### Aim:
Reproduce every line of text from the entries below character for character, omitting the pictures.

┌──

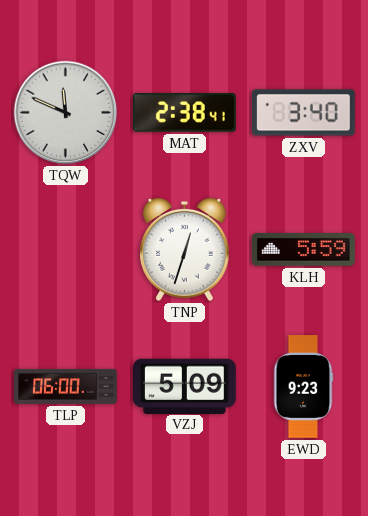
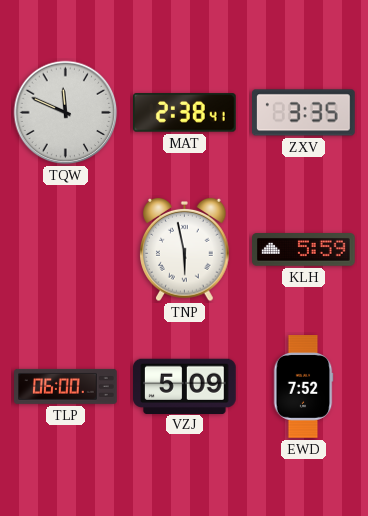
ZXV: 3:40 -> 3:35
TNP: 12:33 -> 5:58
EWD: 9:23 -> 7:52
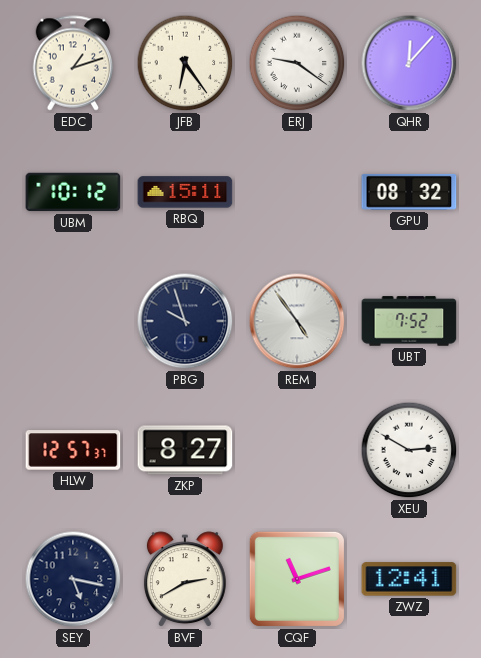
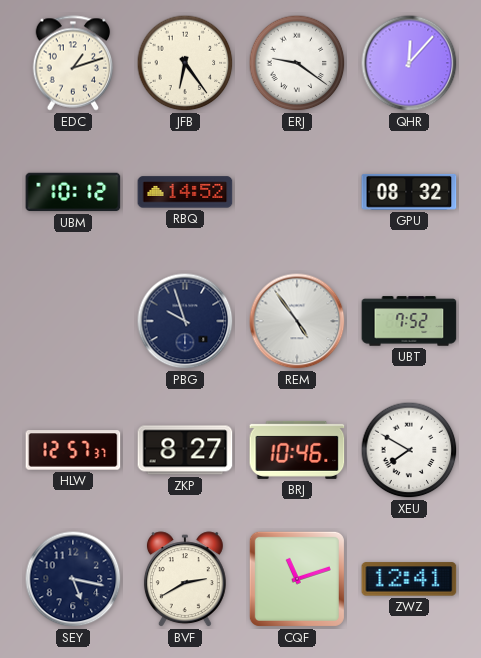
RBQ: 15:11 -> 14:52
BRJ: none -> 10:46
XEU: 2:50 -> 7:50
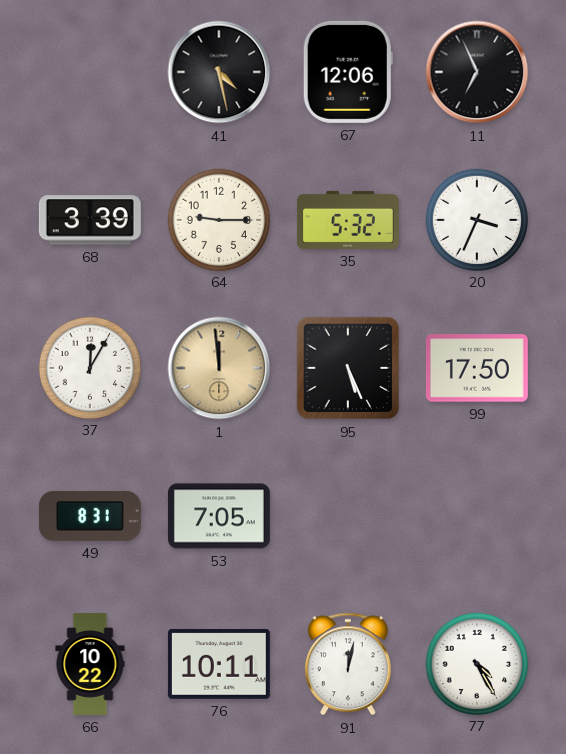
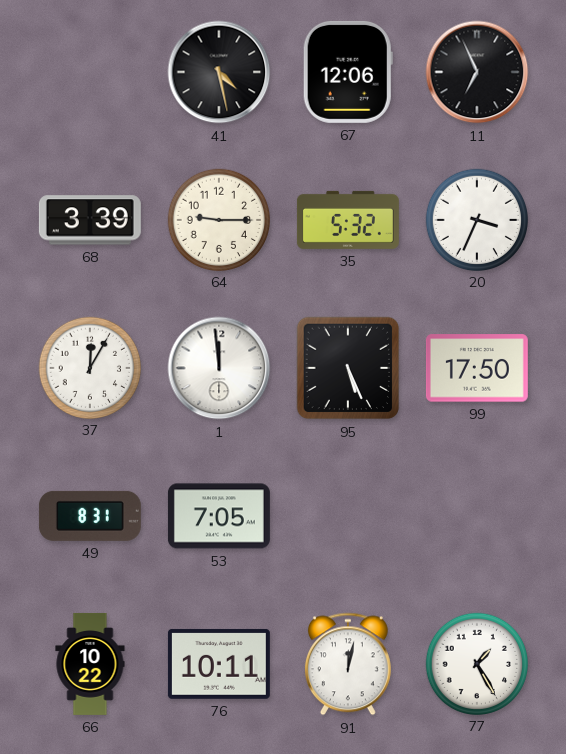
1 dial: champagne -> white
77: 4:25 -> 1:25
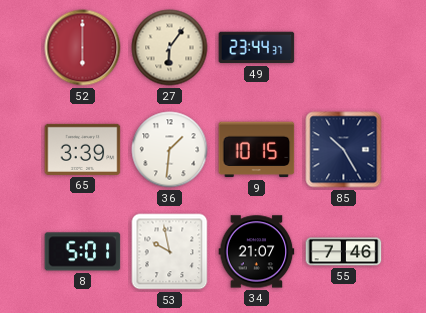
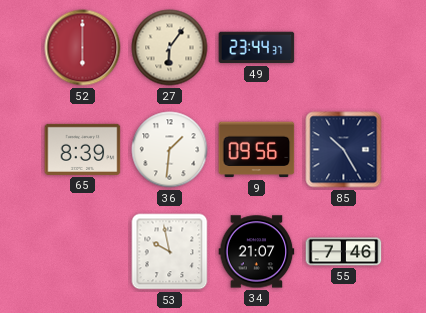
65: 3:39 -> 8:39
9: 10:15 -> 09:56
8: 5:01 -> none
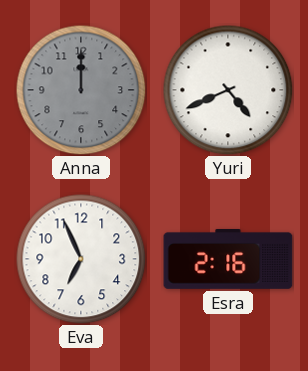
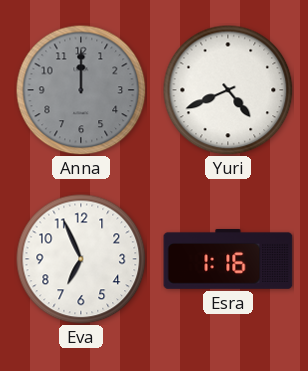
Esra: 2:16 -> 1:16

└──

### Exercise response:
ZXV: 3:40 -> 3:35
TNP: 12:33 -> 5:58
EWD: 9:23 -> 7:52
RBQ: 15:11 -> 14:52
BRJ: none -> 10:46
XEU: 2:50 -> 7:50
1 dial: champagne -> white
77: 4:25 -> 1:25
65: 3:39 -> 8:39
9: 10:15 -> 09:56
8: 5:01 -> none
Esra: 2:16 -> 1:16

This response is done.